## TASK REQUIREMENTS
Word for word, restate the records that appear below.
━━━━━ INPUT
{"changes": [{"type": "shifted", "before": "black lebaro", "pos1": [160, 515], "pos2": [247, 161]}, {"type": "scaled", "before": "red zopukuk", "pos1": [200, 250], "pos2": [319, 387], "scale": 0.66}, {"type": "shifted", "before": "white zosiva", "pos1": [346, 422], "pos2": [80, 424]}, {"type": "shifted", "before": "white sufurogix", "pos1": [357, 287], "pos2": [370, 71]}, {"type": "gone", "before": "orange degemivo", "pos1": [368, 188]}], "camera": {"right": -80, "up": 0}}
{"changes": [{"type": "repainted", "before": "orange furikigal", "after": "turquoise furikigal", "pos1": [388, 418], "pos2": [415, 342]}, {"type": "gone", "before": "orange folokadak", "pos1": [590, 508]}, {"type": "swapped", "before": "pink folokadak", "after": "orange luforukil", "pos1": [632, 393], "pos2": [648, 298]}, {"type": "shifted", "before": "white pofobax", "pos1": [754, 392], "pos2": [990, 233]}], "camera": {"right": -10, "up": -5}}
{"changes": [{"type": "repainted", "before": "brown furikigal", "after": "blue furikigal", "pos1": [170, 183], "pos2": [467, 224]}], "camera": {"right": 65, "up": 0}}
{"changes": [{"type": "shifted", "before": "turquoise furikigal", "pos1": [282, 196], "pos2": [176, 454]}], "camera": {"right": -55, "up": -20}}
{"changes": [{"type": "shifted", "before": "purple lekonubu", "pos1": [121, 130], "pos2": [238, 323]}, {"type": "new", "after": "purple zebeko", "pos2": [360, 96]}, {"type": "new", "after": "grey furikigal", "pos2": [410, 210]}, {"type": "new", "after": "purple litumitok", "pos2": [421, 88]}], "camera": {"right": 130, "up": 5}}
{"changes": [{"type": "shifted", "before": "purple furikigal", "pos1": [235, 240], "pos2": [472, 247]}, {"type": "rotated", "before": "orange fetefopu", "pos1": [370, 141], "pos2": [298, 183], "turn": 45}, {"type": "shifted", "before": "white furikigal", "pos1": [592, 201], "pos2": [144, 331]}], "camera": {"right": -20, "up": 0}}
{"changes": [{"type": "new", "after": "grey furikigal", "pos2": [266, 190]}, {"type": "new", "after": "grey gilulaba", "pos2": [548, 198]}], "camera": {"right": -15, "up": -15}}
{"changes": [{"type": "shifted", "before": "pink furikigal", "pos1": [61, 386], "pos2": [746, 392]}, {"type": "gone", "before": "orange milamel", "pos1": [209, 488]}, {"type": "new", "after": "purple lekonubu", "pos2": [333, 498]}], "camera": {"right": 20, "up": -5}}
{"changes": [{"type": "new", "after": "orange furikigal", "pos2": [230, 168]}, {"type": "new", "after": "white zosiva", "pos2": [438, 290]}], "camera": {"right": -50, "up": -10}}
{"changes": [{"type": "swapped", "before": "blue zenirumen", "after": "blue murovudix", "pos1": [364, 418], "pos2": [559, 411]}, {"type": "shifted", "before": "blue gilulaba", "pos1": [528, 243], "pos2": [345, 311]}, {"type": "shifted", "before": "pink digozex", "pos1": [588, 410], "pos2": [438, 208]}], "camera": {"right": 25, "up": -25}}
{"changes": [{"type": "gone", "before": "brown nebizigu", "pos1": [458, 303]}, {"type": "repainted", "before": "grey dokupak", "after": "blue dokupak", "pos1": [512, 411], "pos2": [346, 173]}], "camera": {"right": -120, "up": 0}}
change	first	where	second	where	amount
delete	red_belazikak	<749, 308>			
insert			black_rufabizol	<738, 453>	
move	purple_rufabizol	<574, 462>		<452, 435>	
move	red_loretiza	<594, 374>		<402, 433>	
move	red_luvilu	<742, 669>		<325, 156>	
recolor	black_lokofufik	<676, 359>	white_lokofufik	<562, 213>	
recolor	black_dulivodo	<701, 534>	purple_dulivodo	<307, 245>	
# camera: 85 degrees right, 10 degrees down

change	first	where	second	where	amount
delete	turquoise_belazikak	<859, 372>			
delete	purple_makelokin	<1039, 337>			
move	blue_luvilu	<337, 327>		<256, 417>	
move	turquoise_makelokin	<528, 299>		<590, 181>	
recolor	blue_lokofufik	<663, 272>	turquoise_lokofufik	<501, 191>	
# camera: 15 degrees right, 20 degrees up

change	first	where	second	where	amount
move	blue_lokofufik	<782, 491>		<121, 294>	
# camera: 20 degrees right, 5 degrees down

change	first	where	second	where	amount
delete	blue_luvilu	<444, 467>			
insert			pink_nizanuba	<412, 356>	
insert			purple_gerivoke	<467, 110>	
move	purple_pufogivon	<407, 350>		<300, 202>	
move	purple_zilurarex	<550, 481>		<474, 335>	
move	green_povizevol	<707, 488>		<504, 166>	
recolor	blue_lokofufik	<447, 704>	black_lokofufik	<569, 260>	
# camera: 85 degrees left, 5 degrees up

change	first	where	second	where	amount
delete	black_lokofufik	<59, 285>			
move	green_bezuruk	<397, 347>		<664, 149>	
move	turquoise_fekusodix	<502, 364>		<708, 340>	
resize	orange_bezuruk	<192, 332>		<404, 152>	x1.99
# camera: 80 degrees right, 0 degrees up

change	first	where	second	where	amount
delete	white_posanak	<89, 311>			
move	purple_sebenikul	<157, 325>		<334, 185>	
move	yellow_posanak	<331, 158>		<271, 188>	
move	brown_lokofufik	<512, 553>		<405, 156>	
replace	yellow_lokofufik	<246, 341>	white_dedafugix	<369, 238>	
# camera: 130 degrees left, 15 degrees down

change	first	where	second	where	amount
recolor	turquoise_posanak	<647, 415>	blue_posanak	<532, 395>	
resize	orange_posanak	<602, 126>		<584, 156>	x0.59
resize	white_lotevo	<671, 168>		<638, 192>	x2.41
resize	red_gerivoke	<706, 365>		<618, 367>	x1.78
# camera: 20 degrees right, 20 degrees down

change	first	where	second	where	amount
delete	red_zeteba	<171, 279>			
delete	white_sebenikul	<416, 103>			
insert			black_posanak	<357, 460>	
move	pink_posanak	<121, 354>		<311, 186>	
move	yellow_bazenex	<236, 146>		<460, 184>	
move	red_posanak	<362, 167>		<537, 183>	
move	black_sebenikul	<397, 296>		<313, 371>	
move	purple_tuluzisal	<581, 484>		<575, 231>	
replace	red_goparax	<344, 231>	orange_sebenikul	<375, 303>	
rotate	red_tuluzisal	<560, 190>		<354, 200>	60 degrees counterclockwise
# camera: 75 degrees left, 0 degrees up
━━━━━━━━━━
## OUTPUT BELOW
{"changes": [{"type": "shifted", "before": "black lebaro", "pos1": [160, 515], "pos2": [247, 161]}, {"type": "scaled", "before": "red zopukuk", "pos1": [200, 250], "pos2": [319, 387], "scale": 0.66}, {"type": "shifted", "before": "white zosiva", "pos1": [346, 422], "pos2": [80, 424]}, {"type": "shifted", "before": "white sufurogix", "pos1": [357, 287], "pos2": [370, 71]}, {"type": "gone", "before": "orange degemivo", "pos1": [368, 188]}], "camera": {"right": -80, "up": 0}}
{"changes": [{"type": "repainted", "before": "orange furikigal", "after": "turquoise furikigal", "pos1": [388, 418], "pos2": [415, 342]}, {"type": "gone", "before": "orange folokadak", "pos1": [590, 508]}, {"type": "swapped", "before": "pink folokadak", "after": "orange luforukil", "pos1": [632, 393], "pos2": [648, 298]}, {"type": "shifted", "before": "white pofobax", "pos1": [754, 392], "pos2": [990, 233]}], "camera": {"right": -10, "up": -5}}
{"changes": [{"type": "repainted", "before": "brown furikigal", "after": "blue furikigal", "pos1": [170, 183], "pos2": [467, 224]}], "camera": {"right": 65, "up": 0}}
{"changes": [{"type": "shifted", "before": "turquoise furikigal", "pos1": [282, 196], "pos2": [176, 454]}], "camera": {"right": -55, "up": -20}}
{"changes": [{"type": "shifted", "before": "purple lekonubu", "pos1": [121, 130], "pos2": [238, 323]}, {"type": "new", "after": "purple zebeko", "pos2": [360, 96]}, {"type": "new", "after": "grey furikigal", "pos2": [410, 210]}, {"type": "new", "after": "purple litumitok", "pos2": [421, 88]}], "camera": {"right": 130, "up": 5}}
{"changes": [{"type": "shifted", "before": "purple furikigal", "pos1": [235, 240], "pos2": [472, 247]}, {"type": "rotated", "before": "orange fetefopu", "pos1": [370, 141], "pos2": [298, 183], "turn": 45}, {"type": "shifted", "before": "white furikigal", "pos1": [592, 201], "pos2": [144, 331]}], "camera": {"right": -20, "up": 0}}
{"changes": [{"type": "new", "after": "grey furikigal", "pos2": [266, 190]}, {"type": "new", "after": "grey gilulaba", "pos2": [548, 198]}], "camera": {"right": -15, "up": -15}}
{"changes": [{"type": "shifted", "before": "pink furikigal", "pos1": [61, 386], "pos2": [746, 392]}, {"type": "gone", "before": "orange milamel", "pos1": [209, 488]}, {"type": "new", "after": "purple lekonubu", "pos2": [333, 498]}], "camera": {"right": 20, "up": -5}}
{"changes": [{"type": "new", "after": "orange furikigal", "pos2": [230, 168]}, {"type": "new", "after": "white zosiva", "pos2": [438, 290]}], "camera": {"right": -50, "up": -10}}
{"changes": [{"type": "swapped", "before": "blue zenirumen", "after": "blue murovudix", "pos1": [364, 418], "pos2": [559, 411]}, {"type": "shifted", "before": "blue gilulaba", "pos1": [528, 243], "pos2": [345, 311]}, {"type": "shifted", "before": "pink digozex", "pos1": [588, 410], "pos2": [438, 208]}], "camera": {"right": 25, "up": -25}}
{"changes": [{"type": "gone", "before": "brown nebizigu", "pos1": [458, 303]}, {"type": "repainted", "before": "grey dokupak", "after": "blue dokupak", "pos1": [512, 411], "pos2": [346, 173]}], "camera": {"right": -120, "up": 0}}
change	first	where	second	where	amount
delete	red_belazikak	<749, 308>			
insert			black_rufabizol	<738, 453>	
move	purple_rufabizol	<574, 462>		<452, 435>	
move	red_loretiza	<594, 374>		<402, 433>	
move	red_luvilu	<742, 669>		<325, 156>	
recolor	black_lokofufik	<676, 359>	white_lokofufik	<562, 213>	
recolor	black_dulivodo	<701, 534>	purple_dulivodo	<307, 245>	
# camera: 85 degrees right, 10 degrees down

change	first	where	second	where	amount
delete	turquoise_belazikak	<859, 372>			
delete	purple_makelokin	<1039, 337>			
move	blue_luvilu	<337, 327>		<256, 417>	
move	turquoise_makelokin	<528, 299>		<590, 181>	
recolor	blue_lokofufik	<663, 272>	turquoise_lokofufik	<501, 191>	
# camera: 15 degrees right, 20 degrees up

change	first	where	second	where	amount
move	blue_lokofufik	<782, 491>		<121, 294>	
# camera: 20 degrees right, 5 degrees down

change	first	where	second	where	amount
delete	blue_luvilu	<444, 467>			
insert			pink_nizanuba	<412, 356>	
insert			purple_gerivoke	<467, 110>	
move	purple_pufogivon	<407, 350>		<300, 202>	
move	purple_zilurarex	<550, 481>		<474, 335>	
move	green_povizevol	<707, 488>		<504, 166>	
recolor	blue_lokofufik	<447, 704>	black_lokofufik	<569, 260>	
# camera: 85 degrees left, 5 degrees up

change	first	where	second	where	amount
delete	black_lokofufik	<59, 285>			
move	green_bezuruk	<397, 347>		<664, 149>	
move	turquoise_fekusodix	<502, 364>		<708, 340>	
resize	orange_bezuruk	<192, 332>		<404, 152>	x1.99
# camera: 80 degrees right, 0 degrees up

change	first	where	second	where	amount
delete	white_posanak	<89, 311>			
move	purple_sebenikul	<157, 325>		<334, 185>	
move	yellow_posanak	<331, 158>		<271, 188>	
move	brown_lokofufik	<512, 553>		<405, 156>	
replace	yellow_lokofufik	<246, 341>	white_dedafugix	<369, 238>	
# camera: 130 degrees left, 15 degrees down

change	first	where	second	where	amount
recolor	turquoise_posanak	<647, 415>	blue_posanak	<532, 395>	
resize	orange_posanak	<602, 126>		<584, 156>	x0.59
resize	white_lotevo	<671, 168>		<638, 192>	x2.41
resize	red_gerivoke	<706, 365>		<618, 367>	x1.78
# camera: 20 degrees right, 20 degrees down

change	first	where	second	where	amount
delete	red_zeteba	<171, 279>			
delete	white_sebenikul	<416, 103>			
insert			black_posanak	<357, 460>	
move	pink_posanak	<121, 354>		<311, 186>	
move	yellow_bazenex	<236, 146>		<460, 184>	
move	red_posanak	<362, 167>		<537, 183>	
move	black_sebenikul	<397, 296>		<313, 371>	
move	purple_tuluzisal	<581, 484>		<575, 231>	
replace	red_goparax	<344, 231>	orange_sebenikul	<375, 303>	
rotate	red_tuluzisal	<560, 190>		<354, 200>	60 degrees counterclockwise
# camera: 75 degrees left, 0 degrees up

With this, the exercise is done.